### LISTED RECORDS

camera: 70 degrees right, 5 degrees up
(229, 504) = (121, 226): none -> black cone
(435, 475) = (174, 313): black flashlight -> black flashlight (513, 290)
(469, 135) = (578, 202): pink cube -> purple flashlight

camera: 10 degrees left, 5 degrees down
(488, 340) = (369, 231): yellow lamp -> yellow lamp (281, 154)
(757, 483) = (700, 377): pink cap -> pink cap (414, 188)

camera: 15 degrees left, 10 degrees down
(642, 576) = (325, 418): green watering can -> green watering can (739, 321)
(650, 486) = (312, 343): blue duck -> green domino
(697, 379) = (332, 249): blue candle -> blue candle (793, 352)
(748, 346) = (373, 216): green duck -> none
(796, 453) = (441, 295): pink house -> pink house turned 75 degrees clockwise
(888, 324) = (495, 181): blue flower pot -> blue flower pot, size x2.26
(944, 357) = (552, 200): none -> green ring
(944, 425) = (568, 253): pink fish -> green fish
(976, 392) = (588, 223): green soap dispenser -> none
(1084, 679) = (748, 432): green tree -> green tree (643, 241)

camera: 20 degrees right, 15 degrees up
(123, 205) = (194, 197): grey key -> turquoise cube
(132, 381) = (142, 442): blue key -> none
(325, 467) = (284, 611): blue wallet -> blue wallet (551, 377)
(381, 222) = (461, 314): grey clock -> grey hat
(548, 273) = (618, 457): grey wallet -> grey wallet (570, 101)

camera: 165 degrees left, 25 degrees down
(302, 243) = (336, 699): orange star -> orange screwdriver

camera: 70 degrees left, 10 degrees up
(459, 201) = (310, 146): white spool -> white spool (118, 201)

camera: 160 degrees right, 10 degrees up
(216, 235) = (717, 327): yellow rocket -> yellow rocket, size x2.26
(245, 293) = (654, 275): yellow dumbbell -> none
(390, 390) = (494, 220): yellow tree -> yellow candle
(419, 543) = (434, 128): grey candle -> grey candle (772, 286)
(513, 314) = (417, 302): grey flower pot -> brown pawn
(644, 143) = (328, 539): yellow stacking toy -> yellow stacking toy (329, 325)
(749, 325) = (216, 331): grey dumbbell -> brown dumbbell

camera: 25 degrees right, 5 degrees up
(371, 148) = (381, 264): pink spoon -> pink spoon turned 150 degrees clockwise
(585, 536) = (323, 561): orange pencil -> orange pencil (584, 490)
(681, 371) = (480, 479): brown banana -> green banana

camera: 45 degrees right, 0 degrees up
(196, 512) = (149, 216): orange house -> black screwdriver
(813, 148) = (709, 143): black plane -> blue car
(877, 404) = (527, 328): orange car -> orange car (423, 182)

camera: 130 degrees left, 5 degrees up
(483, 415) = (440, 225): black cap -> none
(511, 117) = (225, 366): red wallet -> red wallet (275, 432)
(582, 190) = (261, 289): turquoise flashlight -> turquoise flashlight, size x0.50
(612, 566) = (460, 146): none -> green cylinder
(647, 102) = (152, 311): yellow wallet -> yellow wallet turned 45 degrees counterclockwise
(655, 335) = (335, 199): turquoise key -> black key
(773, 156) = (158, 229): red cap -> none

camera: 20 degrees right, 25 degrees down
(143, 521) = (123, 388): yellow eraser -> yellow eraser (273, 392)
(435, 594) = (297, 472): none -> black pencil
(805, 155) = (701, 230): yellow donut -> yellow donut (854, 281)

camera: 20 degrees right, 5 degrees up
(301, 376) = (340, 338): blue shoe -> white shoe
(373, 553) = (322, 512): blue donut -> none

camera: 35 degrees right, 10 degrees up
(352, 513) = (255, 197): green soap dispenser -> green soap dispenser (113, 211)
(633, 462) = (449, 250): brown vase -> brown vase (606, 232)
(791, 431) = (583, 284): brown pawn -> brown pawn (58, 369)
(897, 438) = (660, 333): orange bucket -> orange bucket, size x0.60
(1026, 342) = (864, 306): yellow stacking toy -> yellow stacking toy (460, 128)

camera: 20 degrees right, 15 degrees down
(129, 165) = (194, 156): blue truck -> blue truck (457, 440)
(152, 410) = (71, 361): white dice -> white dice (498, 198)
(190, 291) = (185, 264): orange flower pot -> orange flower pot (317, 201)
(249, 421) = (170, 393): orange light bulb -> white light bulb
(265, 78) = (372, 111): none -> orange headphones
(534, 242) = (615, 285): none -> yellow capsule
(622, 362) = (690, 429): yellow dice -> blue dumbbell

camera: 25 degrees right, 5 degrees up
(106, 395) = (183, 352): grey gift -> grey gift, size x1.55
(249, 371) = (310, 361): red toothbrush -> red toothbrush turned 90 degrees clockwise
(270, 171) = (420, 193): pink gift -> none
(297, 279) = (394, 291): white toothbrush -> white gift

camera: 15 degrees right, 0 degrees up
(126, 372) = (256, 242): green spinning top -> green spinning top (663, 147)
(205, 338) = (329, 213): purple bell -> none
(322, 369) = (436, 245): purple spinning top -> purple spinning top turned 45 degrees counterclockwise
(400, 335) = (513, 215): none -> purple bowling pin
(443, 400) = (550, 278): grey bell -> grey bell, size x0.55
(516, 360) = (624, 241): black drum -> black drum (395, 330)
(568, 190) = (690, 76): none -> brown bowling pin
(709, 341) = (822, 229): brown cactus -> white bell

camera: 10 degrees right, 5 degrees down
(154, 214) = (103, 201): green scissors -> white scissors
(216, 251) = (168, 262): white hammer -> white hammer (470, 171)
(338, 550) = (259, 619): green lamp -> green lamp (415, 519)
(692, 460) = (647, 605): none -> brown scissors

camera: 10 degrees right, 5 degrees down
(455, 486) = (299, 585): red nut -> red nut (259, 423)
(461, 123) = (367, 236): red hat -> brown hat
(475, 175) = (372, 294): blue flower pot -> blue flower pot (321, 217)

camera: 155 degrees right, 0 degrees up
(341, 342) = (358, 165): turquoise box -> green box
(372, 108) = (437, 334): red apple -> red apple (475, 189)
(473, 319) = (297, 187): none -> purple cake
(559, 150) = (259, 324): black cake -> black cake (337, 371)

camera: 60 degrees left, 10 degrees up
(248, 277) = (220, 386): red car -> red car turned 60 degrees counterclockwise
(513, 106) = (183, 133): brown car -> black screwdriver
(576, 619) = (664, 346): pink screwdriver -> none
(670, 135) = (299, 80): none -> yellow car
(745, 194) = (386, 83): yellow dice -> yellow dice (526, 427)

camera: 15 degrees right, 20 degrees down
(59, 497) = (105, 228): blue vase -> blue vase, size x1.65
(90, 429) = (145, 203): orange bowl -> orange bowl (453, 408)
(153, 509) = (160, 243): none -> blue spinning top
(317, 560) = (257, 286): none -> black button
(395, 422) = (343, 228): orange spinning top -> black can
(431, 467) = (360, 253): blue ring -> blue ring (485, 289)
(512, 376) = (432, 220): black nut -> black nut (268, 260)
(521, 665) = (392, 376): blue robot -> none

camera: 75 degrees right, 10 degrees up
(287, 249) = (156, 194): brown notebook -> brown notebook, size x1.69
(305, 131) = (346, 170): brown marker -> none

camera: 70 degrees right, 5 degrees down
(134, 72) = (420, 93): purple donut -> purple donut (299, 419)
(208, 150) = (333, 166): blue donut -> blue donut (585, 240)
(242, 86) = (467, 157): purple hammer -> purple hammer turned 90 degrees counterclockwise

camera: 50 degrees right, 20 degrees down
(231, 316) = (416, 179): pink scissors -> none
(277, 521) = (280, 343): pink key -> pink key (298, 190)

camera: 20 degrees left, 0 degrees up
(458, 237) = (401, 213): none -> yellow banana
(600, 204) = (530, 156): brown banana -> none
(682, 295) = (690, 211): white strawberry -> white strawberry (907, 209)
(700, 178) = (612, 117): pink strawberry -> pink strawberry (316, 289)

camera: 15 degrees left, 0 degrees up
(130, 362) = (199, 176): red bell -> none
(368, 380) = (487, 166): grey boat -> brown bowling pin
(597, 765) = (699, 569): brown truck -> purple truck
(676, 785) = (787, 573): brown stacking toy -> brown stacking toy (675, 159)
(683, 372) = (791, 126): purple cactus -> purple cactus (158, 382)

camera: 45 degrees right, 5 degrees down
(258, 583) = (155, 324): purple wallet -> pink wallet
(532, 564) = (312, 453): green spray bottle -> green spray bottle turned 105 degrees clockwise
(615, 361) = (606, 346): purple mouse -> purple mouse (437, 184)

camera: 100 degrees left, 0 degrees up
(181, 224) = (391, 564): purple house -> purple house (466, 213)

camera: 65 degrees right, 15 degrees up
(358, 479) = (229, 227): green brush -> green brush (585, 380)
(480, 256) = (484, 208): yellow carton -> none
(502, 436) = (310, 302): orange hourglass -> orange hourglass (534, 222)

### GOAL OF THE EXERCISE
For this exercise, repeat exactly the lines of the data above from the one with "(521, 665) = (392, 376): blue robot -> none" down to the one with "(258, 583) = (155, 324): purple", both end lines included.

### TASK RESULT
(521, 665) = (392, 376): blue robot -> none

camera: 75 degrees right, 10 degrees up
(287, 249) = (156, 194): brown notebook -> brown notebook, size x1.69
(305, 131) = (346, 170): brown marker -> none

camera: 70 degrees right, 5 degrees down
(134, 72) = (420, 93): purple donut -> purple donut (299, 419)
(208, 150) = (333, 166): blue donut -> blue donut (585, 240)
(242, 86) = (467, 157): purple hammer -> purple hammer turned 90 degrees counterclockwise

camera: 50 degrees right, 20 degrees down
(231, 316) = (416, 179): pink scissors -> none
(277, 521) = (280, 343): pink key -> pink key (298, 190)

camera: 20 degrees left, 0 degrees up
(458, 237) = (401, 213): none -> yellow banana
(600, 204) = (530, 156): brown banana -> none
(682, 295) = (690, 211): white strawberry -> white strawberry (907, 209)
(700, 178) = (612, 117): pink strawberry -> pink strawberry (316, 289)

camera: 15 degrees left, 0 degrees up
(130, 362) = (199, 176): red bell -> none
(368, 380) = (487, 166): grey boat -> brown bowling pin
(597, 765) = (699, 569): brown truck -> purple truck
(676, 785) = (787, 573): brown stacking toy -> brown stacking toy (675, 159)
(683, 372) = (791, 126): purple cactus -> purple cactus (158, 382)

camera: 45 degrees right, 5 degrees down
(258, 583) = (155, 324): purple wallet -> pink wallet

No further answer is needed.